To-do item: The answer must be every line of the records below that holds the word "shoe".

Data supplied:

______________________________

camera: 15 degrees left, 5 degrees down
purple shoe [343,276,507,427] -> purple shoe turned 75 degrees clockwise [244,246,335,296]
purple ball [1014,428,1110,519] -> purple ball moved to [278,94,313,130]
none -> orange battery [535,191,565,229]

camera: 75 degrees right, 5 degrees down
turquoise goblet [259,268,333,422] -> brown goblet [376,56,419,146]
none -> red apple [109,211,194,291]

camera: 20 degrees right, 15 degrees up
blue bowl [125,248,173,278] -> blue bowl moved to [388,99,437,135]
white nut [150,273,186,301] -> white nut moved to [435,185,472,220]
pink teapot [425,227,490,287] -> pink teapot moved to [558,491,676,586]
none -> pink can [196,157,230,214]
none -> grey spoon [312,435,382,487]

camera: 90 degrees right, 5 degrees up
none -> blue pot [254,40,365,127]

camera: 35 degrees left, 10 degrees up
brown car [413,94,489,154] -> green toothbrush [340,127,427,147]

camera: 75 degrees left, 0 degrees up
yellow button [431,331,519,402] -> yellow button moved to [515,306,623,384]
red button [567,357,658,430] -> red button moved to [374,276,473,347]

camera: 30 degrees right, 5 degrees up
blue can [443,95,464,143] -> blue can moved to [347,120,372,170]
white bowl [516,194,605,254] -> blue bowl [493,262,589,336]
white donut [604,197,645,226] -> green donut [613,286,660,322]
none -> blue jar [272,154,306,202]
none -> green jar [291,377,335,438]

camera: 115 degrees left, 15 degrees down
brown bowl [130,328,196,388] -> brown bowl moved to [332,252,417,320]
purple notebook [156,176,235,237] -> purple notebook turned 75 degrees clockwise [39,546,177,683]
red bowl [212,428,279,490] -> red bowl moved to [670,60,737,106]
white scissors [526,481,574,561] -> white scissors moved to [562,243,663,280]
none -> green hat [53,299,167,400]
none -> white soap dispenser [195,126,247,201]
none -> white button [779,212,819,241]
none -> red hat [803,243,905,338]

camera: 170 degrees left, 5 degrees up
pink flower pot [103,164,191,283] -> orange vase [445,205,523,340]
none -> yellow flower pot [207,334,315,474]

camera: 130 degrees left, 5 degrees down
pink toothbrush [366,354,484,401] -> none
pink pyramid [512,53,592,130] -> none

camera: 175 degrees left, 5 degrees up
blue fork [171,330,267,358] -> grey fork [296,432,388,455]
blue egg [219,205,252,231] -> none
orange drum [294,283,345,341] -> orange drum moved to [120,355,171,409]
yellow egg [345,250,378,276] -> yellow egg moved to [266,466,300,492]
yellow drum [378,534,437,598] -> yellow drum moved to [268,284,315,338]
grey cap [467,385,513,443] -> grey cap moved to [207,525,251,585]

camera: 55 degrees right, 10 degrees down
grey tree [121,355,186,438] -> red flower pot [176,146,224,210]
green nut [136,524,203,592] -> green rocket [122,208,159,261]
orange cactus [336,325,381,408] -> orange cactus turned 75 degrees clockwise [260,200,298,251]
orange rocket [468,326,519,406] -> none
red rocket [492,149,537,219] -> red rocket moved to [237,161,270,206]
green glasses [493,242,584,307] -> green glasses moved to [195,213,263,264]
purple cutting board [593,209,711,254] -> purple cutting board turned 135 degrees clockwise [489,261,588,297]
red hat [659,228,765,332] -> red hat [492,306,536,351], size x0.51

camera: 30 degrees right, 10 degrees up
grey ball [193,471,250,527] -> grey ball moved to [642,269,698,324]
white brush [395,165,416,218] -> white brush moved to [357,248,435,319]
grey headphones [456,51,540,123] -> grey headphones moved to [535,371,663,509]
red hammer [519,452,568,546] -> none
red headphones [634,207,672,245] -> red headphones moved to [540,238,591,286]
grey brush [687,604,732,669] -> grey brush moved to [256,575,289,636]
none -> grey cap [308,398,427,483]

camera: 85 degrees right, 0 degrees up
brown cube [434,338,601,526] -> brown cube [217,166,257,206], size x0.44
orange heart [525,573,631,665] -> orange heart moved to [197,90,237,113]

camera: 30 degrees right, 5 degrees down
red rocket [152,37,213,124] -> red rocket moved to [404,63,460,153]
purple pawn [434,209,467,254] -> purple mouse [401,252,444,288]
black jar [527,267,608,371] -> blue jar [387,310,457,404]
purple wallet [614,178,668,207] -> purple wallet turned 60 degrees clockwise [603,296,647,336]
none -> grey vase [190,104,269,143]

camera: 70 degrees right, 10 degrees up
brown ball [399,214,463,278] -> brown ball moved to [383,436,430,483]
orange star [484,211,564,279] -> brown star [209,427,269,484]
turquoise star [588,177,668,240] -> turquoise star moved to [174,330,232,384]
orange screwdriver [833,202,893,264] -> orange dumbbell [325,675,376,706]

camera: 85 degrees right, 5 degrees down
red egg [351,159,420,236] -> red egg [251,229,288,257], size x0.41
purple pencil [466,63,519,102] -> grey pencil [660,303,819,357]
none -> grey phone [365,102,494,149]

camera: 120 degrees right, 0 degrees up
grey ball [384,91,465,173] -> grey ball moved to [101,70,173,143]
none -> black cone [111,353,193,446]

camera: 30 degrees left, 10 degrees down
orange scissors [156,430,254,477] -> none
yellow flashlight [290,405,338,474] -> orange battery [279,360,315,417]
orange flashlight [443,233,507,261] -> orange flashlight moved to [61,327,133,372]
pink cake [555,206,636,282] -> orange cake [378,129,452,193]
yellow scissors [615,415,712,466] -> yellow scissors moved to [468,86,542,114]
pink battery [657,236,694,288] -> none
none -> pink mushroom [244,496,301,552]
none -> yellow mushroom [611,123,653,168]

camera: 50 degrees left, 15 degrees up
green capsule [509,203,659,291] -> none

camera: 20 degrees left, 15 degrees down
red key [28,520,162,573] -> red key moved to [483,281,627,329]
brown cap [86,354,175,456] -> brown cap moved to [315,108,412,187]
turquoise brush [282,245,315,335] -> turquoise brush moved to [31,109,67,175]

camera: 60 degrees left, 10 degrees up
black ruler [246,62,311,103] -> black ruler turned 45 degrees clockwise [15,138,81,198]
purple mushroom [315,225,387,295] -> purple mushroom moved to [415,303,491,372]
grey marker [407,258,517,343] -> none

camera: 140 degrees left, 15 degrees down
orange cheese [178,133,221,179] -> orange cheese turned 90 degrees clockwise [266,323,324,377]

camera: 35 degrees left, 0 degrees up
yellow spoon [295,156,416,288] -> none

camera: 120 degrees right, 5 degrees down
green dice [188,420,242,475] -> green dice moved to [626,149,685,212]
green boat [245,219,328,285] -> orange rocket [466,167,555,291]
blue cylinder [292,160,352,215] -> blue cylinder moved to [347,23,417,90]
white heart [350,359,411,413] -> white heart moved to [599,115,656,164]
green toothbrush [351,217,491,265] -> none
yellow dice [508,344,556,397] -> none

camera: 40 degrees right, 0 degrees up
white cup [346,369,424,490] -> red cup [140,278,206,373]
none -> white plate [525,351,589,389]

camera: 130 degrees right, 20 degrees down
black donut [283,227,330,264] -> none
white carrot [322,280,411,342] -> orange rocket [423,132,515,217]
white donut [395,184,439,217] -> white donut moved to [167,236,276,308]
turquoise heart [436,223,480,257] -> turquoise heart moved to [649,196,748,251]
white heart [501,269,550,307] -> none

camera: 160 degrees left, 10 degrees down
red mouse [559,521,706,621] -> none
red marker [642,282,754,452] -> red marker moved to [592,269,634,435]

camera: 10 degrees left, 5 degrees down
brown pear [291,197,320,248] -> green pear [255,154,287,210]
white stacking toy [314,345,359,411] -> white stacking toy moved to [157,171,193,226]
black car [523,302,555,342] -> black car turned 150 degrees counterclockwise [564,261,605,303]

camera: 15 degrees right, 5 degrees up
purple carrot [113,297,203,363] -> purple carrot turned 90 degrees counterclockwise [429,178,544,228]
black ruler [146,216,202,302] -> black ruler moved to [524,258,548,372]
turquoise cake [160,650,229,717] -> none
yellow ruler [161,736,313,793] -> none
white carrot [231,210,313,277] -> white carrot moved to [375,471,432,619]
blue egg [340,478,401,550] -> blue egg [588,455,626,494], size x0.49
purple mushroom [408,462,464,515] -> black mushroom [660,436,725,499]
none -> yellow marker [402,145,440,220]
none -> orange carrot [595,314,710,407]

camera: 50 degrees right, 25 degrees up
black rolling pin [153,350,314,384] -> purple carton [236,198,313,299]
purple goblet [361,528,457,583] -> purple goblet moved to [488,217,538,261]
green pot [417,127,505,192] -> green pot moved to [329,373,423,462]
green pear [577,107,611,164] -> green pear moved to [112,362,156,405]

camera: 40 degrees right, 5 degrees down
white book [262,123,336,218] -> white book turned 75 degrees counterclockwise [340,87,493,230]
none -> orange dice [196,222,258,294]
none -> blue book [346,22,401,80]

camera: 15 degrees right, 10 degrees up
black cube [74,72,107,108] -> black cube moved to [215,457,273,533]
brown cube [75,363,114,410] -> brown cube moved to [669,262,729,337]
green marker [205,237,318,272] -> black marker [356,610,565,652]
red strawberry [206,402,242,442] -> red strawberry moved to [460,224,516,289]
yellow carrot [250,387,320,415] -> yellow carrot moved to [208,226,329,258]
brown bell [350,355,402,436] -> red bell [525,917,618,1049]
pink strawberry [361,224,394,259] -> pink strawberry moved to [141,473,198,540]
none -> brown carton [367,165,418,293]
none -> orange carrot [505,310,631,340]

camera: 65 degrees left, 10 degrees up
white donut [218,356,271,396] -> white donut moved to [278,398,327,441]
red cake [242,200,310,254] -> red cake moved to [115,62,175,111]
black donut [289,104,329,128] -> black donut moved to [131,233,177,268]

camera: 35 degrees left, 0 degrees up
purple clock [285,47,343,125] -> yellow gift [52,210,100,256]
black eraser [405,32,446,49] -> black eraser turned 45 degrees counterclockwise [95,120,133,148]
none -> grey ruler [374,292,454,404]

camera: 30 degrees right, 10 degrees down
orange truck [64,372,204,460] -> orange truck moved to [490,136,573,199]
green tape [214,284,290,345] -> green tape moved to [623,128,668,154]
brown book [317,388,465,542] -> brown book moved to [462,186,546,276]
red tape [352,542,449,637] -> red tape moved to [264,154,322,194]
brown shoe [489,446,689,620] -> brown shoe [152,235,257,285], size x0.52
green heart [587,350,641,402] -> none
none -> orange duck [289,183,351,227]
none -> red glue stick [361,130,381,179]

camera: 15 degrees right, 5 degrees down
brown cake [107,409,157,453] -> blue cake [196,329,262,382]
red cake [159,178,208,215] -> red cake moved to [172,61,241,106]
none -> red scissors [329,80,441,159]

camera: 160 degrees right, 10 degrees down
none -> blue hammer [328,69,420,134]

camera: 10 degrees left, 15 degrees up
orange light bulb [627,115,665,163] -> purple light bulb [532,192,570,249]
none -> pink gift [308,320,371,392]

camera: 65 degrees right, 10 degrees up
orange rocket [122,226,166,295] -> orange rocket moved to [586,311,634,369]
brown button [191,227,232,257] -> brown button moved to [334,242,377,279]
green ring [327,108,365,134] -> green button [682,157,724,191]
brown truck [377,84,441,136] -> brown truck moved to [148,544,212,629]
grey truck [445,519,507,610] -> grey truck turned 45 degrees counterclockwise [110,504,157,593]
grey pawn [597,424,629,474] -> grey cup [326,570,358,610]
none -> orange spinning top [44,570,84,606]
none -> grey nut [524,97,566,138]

______________________________

Expected output:
purple shoe [343,276,507,427] -> purple shoe turned 75 degrees clockwise [244,246,335,296]
brown shoe [489,446,689,620] -> brown shoe [152,235,257,285], size x0.52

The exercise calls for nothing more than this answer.